Difference listings:
>>>

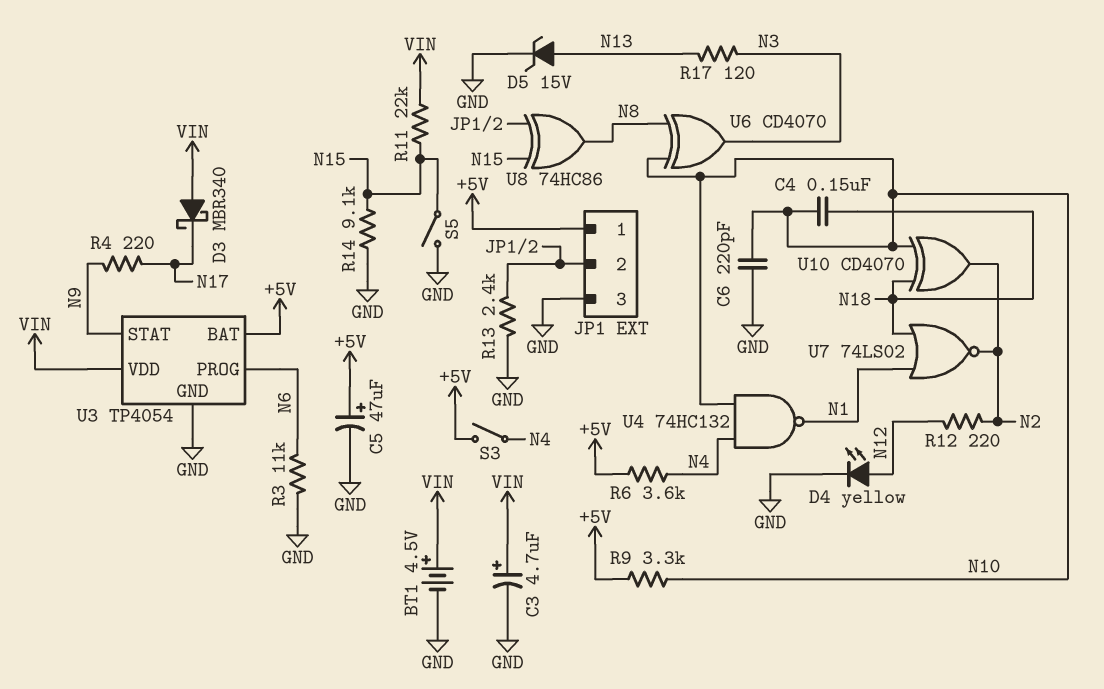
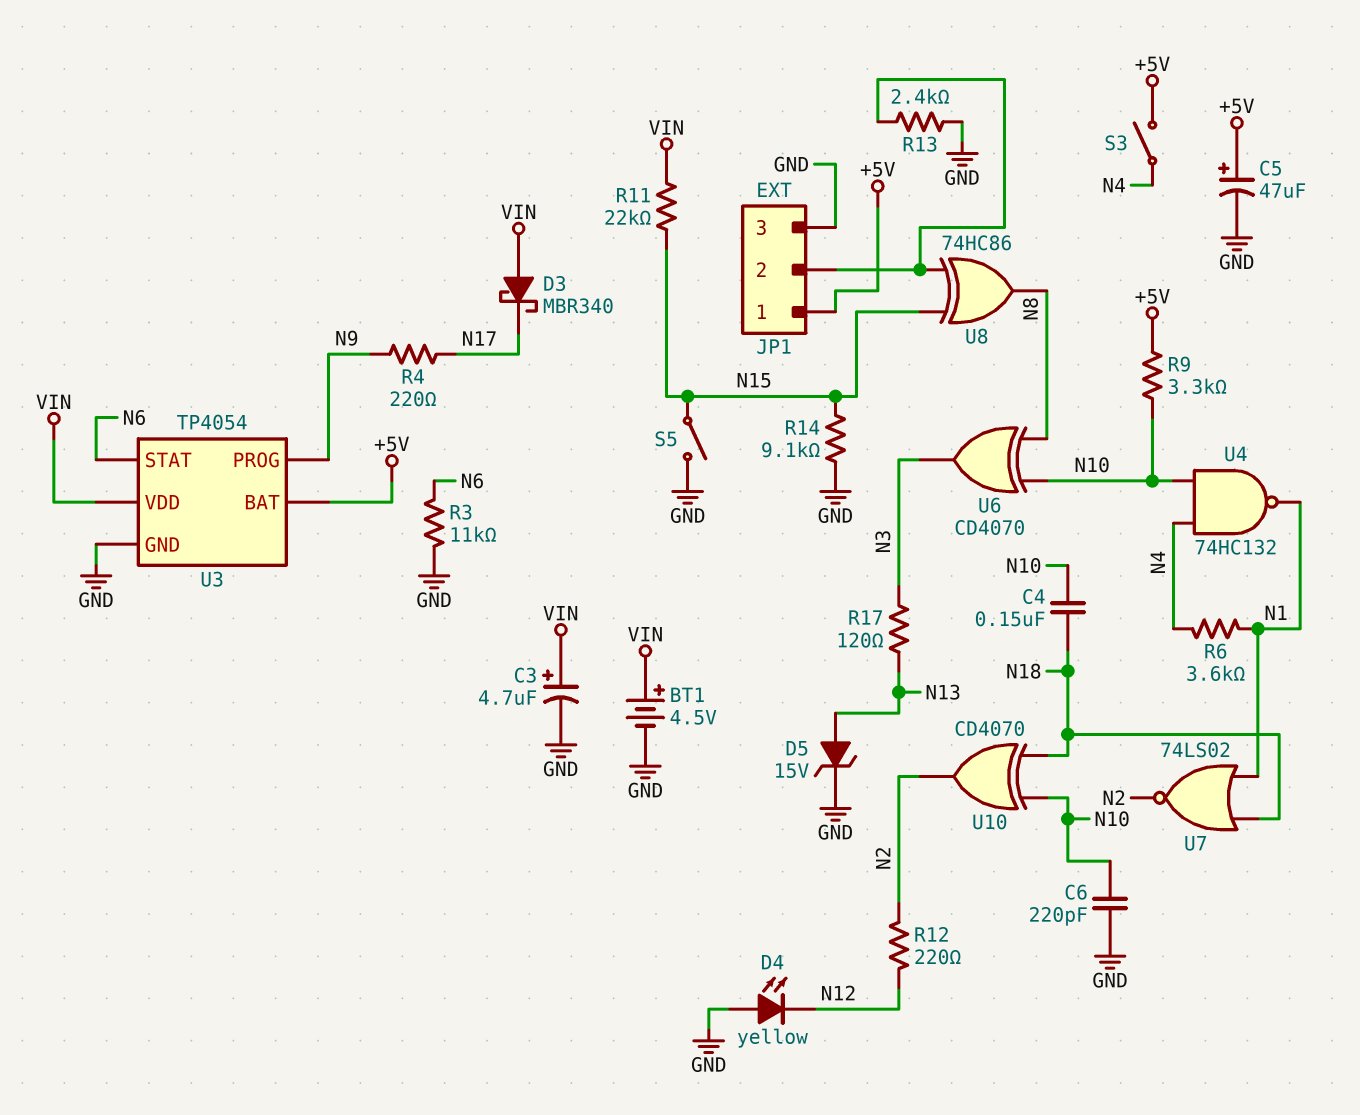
D4: LED yellow (A N12, K GND) -> LED yellow (A GND, K N12)
R6: 3.6k (+5V, N4) -> 3.6k (N1, N4)
U3 pin PROG: N6 -> N9
U3 pin STAT: N9 -> N6

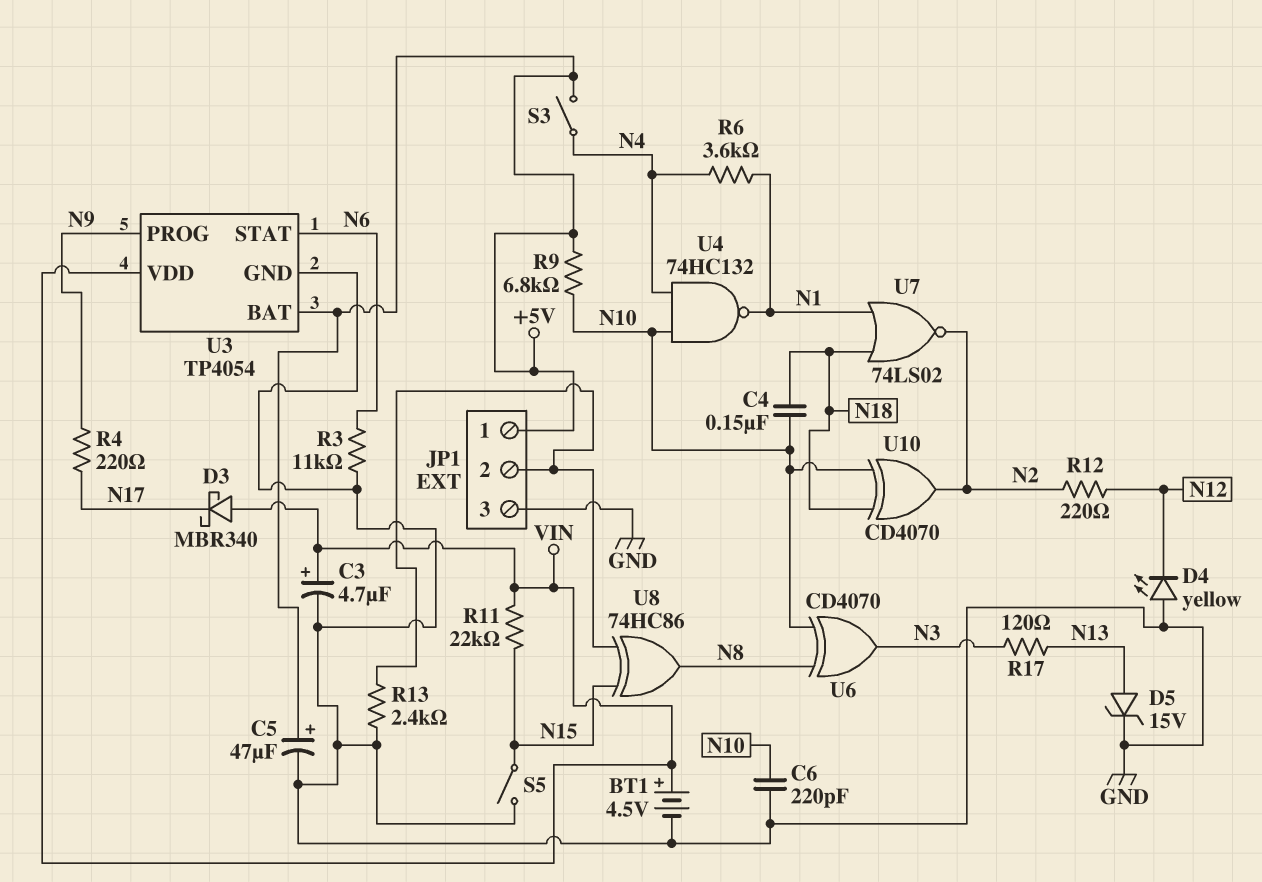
R9: 3.3k (+5V, N10) -> 6.8k (+5V, N10)
R14: 9.1k (GND, N15) -> none

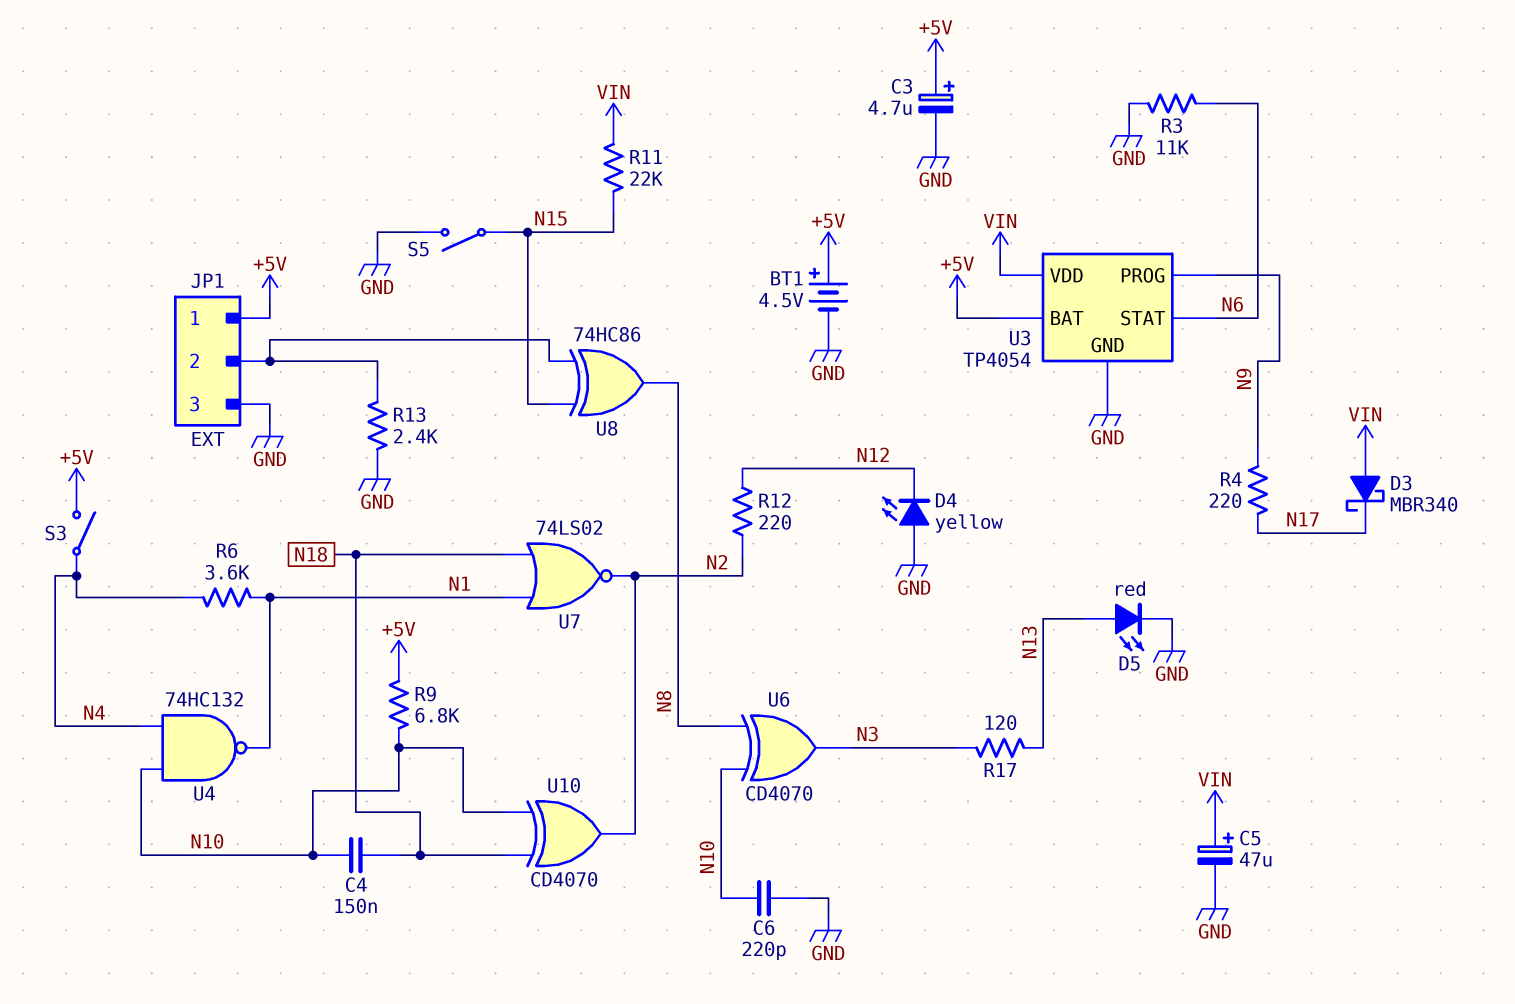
BT1: 4.5V (plus VIN, minus GND) -> 4.5V (plus +5V, minus GND)
C3: 4.7uF (plus VIN, minus GND) -> 4.7uF (plus +5V, minus GND)
C5: 47uF (plus +5V, minus GND) -> 47uF (plus VIN, minus GND)
D5: zener 15V (A N13, K GND) -> LED red (A N13, K GND)

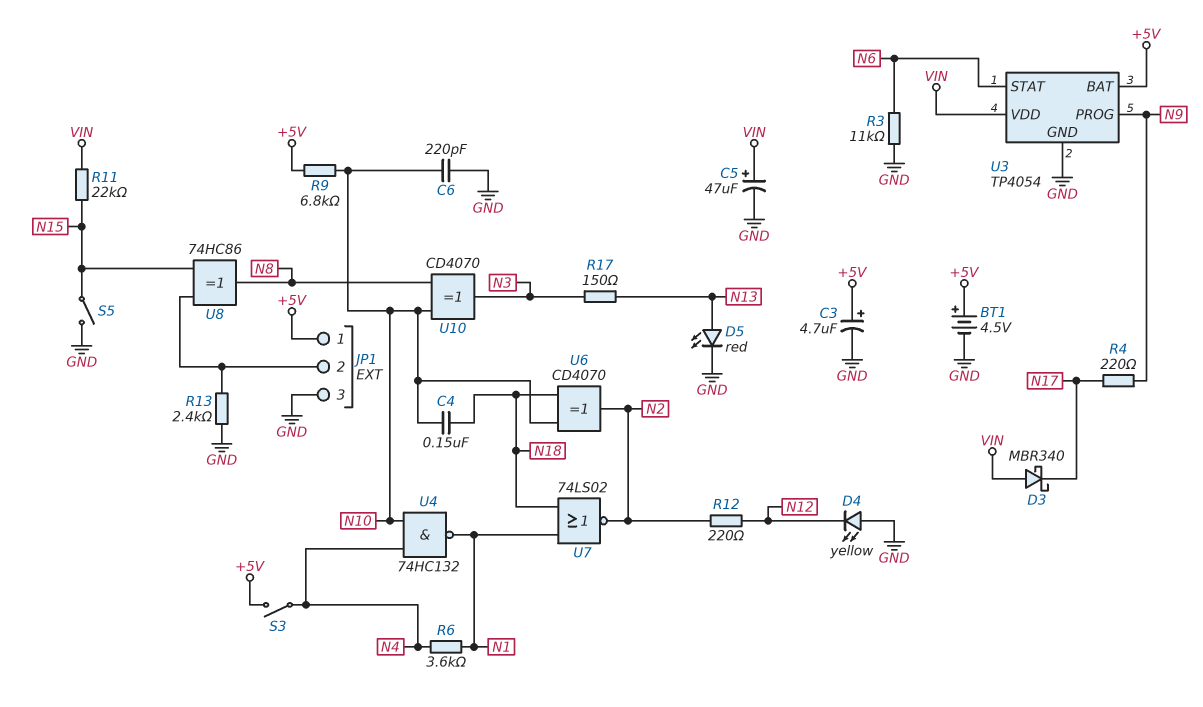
R17: 120 (N3, N13) -> 150 (N3, N13)
U6: XOR CD4070 (in N8, in N10, out N3) -> XOR CD4070 (in N10, in N18, out N2)
U10: XOR CD4070 (in N10, in N18, out N2) -> XOR CD4070 (in N8, in N10, out N3)

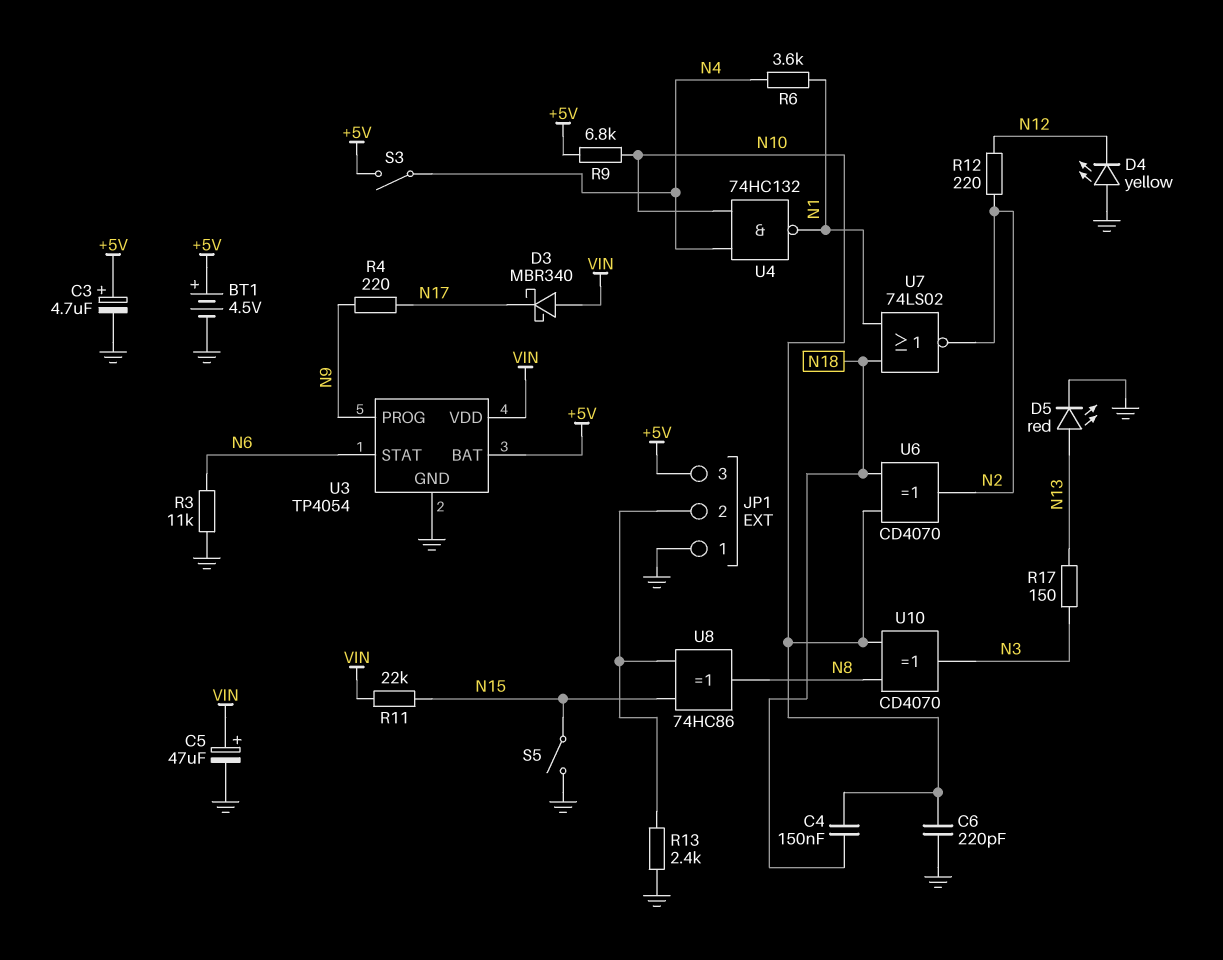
JP1 pin 1: +5V -> GND
JP1 pin 3: GND -> +5V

<<<

Where does "plus" appear in the records above? Copy every line that has it.

*ANSWER TO THE EXERCISE*.
BT1: 4.5V (plus VIN, minus GND) -> 4.5V (plus +5V, minus GND)
C3: 4.7uF (plus VIN, minus GND) -> 4.7uF (plus +5V, minus GND)
C5: 47uF (plus +5V, minus GND) -> 47uF (plus VIN, minus GND)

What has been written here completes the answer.